EXERCISE INSTRUCTIONS -> In the copy, keep every word of the data below and none of its pictures.

......

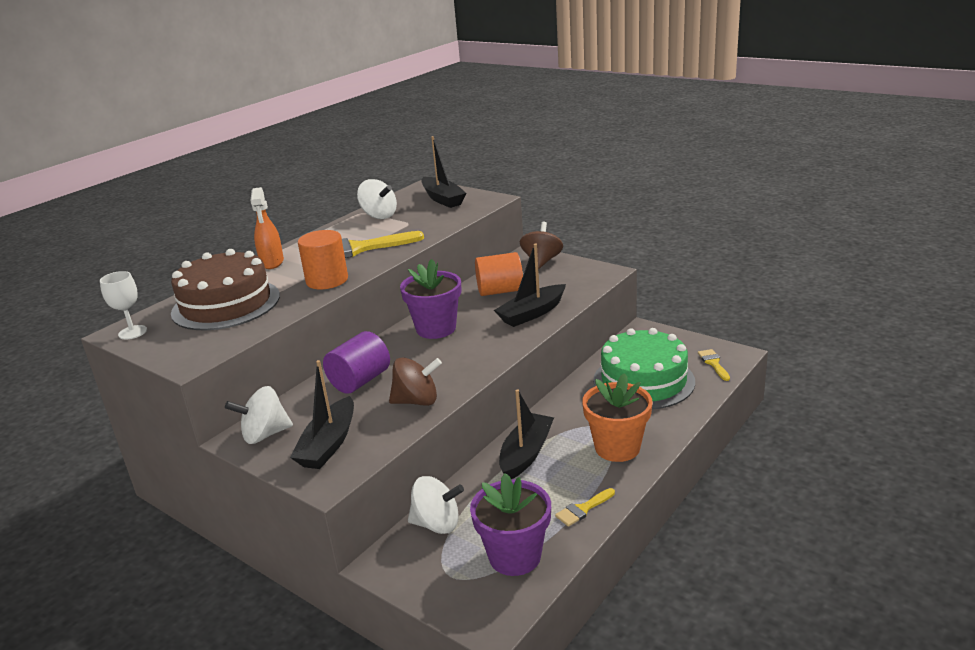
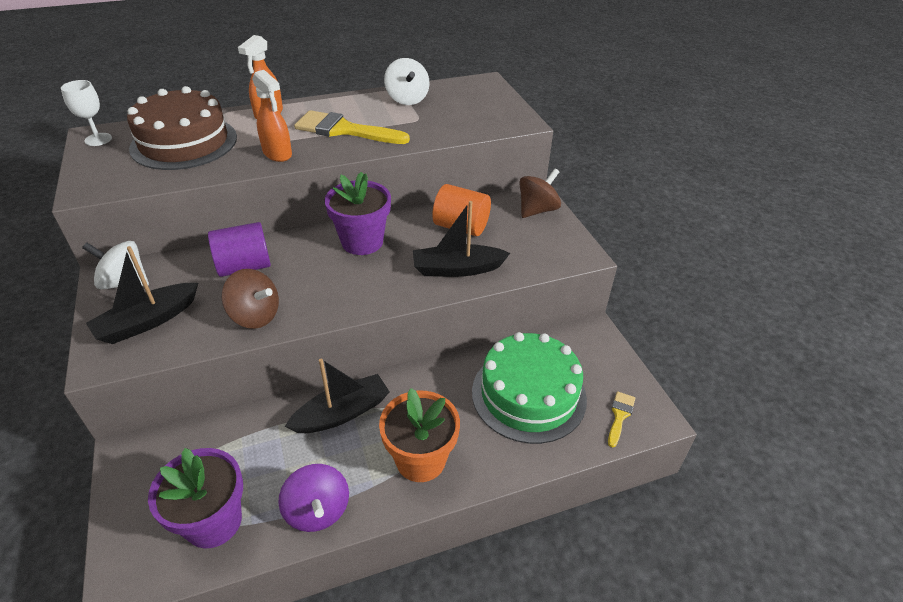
camera: 30 degrees right, 15 degrees up
(327, 280) = (277, 154): orange cylinder -> orange spray bottle
(437, 524) = (201, 441): white spinning top -> none
(443, 199) = (481, 103): black boat -> none
(583, 509) = (317, 511): yellow brush -> purple spinning top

......

REPLY ->
camera: 30 degrees right, 15 degrees up
(327, 280) = (277, 154): orange cylinder -> orange spray bottle
(437, 524) = (201, 441): white spinning top -> none
(443, 199) = (481, 103): black boat -> none
(583, 509) = (317, 511): yellow brush -> purple spinning top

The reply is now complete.